- Task instructions
Report how many lines in the listing below include the string "before", and write nothing more.

- Data excerpt
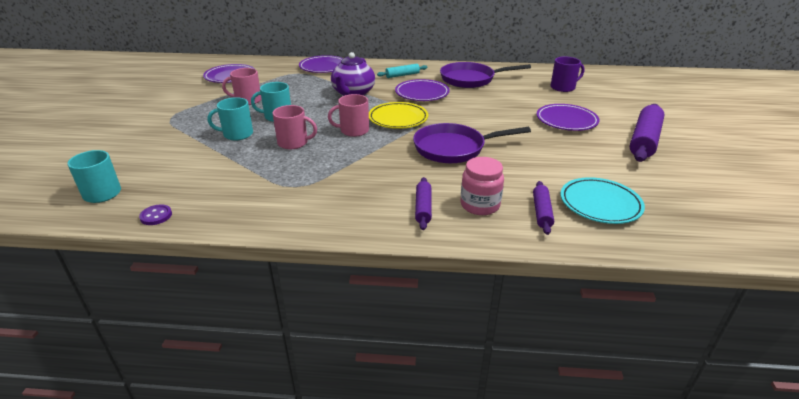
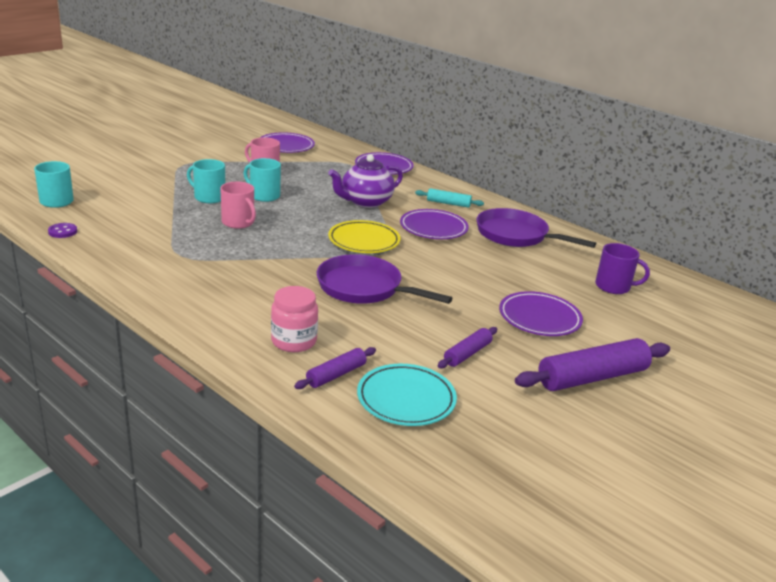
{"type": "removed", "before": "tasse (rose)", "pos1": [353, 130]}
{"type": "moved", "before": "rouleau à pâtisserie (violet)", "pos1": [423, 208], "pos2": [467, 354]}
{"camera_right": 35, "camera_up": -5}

- Answer to the exercise
2